*TASK TO CARRY OUT*:
Given the records below, would you repeat exactly the lines that begin at the one containing "yellow slope A4:B5 level 1 top 5" and end at the one containing "white brick F2 level 2 -> none", inclusive?

*DATA SUPPLIED*:
───

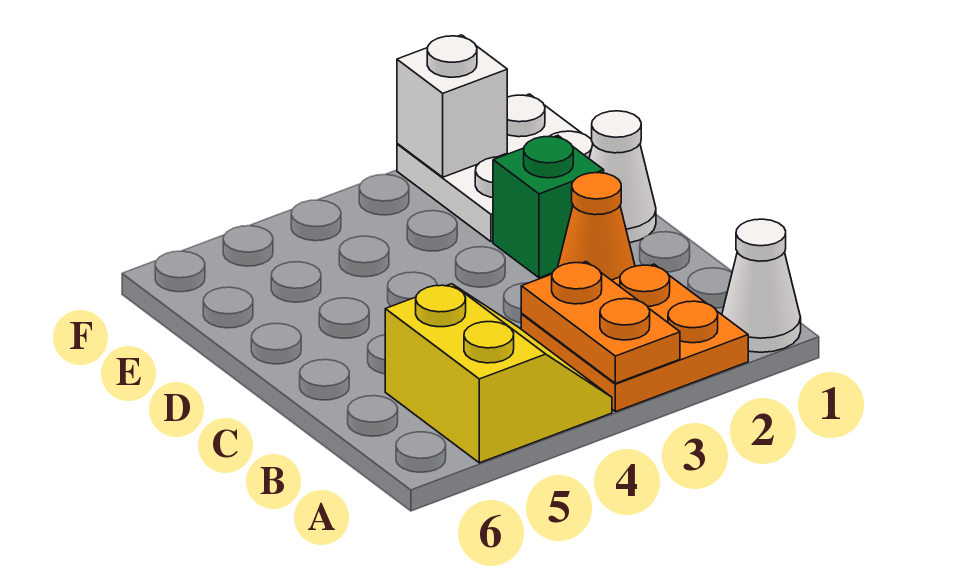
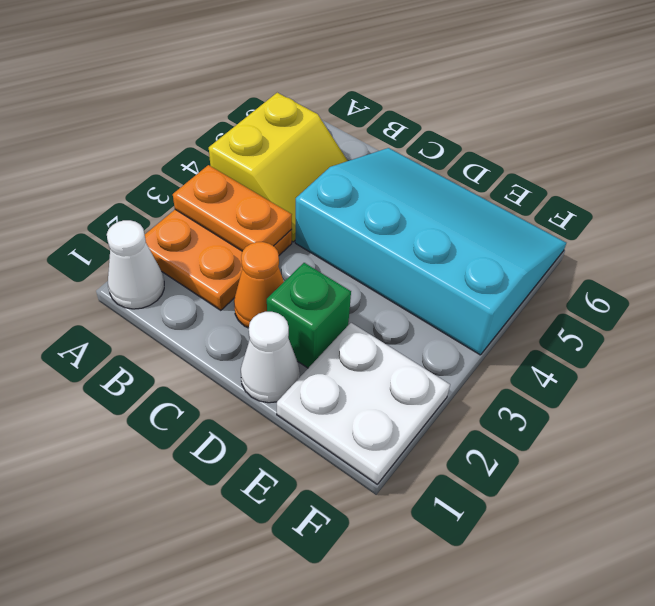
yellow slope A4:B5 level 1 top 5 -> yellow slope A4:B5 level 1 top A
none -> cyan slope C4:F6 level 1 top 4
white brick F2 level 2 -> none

───

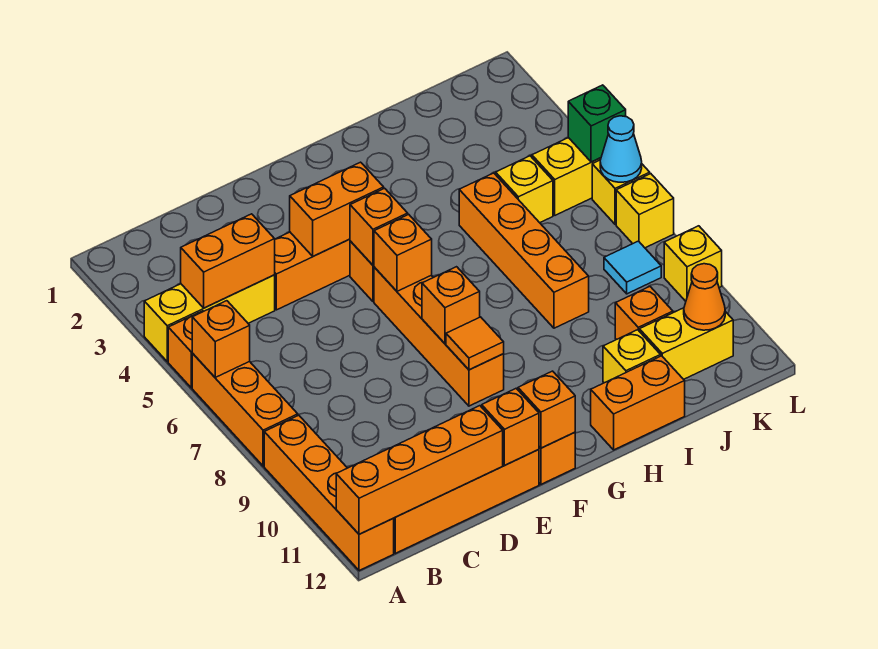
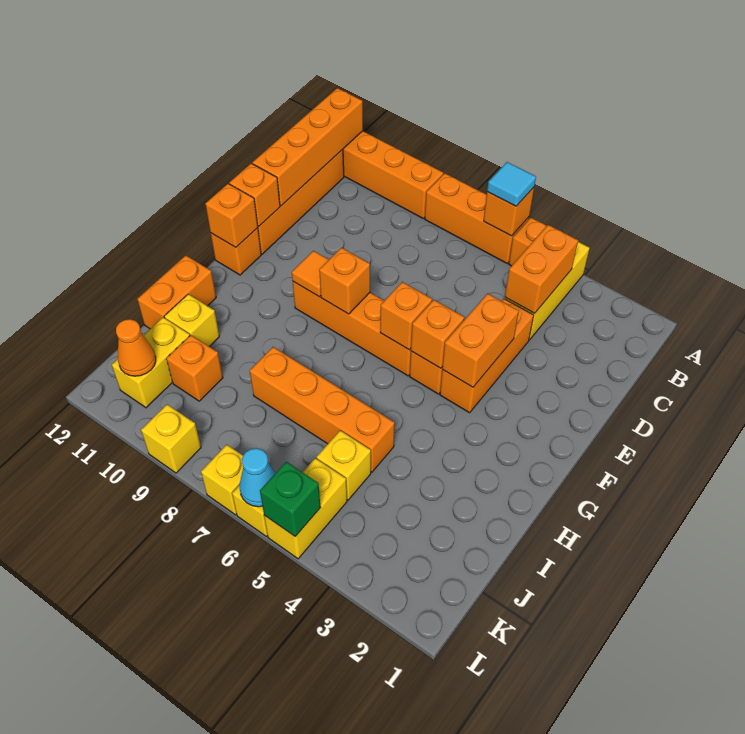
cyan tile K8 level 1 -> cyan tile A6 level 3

───

*ANSWER BOX*:
yellow slope A4:B5 level 1 top 5 -> yellow slope A4:B5 level 1 top A
none -> cyan slope C4:F6 level 1 top 4
white brick F2 level 2 -> none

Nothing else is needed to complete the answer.